### Before-and-after change records
-------
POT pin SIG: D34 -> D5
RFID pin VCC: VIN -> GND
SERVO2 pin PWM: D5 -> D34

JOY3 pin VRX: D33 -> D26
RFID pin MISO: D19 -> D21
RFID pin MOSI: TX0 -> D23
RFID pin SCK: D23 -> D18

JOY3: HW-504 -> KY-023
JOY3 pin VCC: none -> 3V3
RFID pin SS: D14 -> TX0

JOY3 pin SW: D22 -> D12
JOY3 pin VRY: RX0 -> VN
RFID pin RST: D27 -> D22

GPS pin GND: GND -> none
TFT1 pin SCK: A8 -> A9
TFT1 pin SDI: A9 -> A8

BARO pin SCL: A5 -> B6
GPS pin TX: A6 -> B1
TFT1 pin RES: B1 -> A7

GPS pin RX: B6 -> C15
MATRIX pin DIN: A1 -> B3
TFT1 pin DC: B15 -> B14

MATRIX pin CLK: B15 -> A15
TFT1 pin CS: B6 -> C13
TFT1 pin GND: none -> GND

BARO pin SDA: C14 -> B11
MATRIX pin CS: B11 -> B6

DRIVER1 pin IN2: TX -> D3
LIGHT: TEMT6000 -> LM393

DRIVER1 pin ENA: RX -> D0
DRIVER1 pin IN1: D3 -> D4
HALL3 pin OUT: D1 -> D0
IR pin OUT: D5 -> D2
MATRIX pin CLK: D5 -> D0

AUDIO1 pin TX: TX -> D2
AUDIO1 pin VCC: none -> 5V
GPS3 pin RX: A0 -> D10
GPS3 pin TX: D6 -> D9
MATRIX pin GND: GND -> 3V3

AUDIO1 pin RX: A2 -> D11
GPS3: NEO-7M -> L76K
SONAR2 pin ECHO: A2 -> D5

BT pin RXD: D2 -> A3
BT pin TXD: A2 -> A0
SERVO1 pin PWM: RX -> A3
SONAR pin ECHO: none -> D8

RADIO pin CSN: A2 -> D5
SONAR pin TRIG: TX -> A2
-------
### PROBLEM DETAILS
Could you return the complete set of entries exactly?

### WRITTEN SOLUTION
POT pin SIG: D34 -> D5
RFID pin VCC: VIN -> GND
SERVO2 pin PWM: D5 -> D34

JOY3 pin VRX: D33 -> D26
RFID pin MISO: D19 -> D21
RFID pin MOSI: TX0 -> D23
RFID pin SCK: D23 -> D18

JOY3: HW-504 -> KY-023
JOY3 pin VCC: none -> 3V3
RFID pin SS: D14 -> TX0

JOY3 pin SW: D22 -> D12
JOY3 pin VRY: RX0 -> VN
RFID pin RST: D27 -> D22

GPS pin GND: GND -> none
TFT1 pin SCK: A8 -> A9
TFT1 pin SDI: A9 -> A8

BARO pin SCL: A5 -> B6
GPS pin TX: A6 -> B1
TFT1 pin RES: B1 -> A7

GPS pin RX: B6 -> C15
MATRIX pin DIN: A1 -> B3
TFT1 pin DC: B15 -> B14

MATRIX pin CLK: B15 -> A15
TFT1 pin CS: B6 -> C13
TFT1 pin GND: none -> GND

BARO pin SDA: C14 -> B11
MATRIX pin CS: B11 -> B6

DRIVER1 pin IN2: TX -> D3
LIGHT: TEMT6000 -> LM393

DRIVER1 pin ENA: RX -> D0
DRIVER1 pin IN1: D3 -> D4
HALL3 pin OUT: D1 -> D0
IR pin OUT: D5 -> D2
MATRIX pin CLK: D5 -> D0

AUDIO1 pin TX: TX -> D2
AUDIO1 pin VCC: none -> 5V
GPS3 pin RX: A0 -> D10
GPS3 pin TX: D6 -> D9
MATRIX pin GND: GND -> 3V3

AUDIO1 pin RX: A2 -> D11
GPS3: NEO-7M -> L76K
SONAR2 pin ECHO: A2 -> D5

BT pin RXD: D2 -> A3
BT pin TXD: A2 -> A0
SERVO1 pin PWM: RX -> A3
SONAR pin ECHO: none -> D8

RADIO pin CSN: A2 -> D5
SONAR pin TRIG: TX -> A2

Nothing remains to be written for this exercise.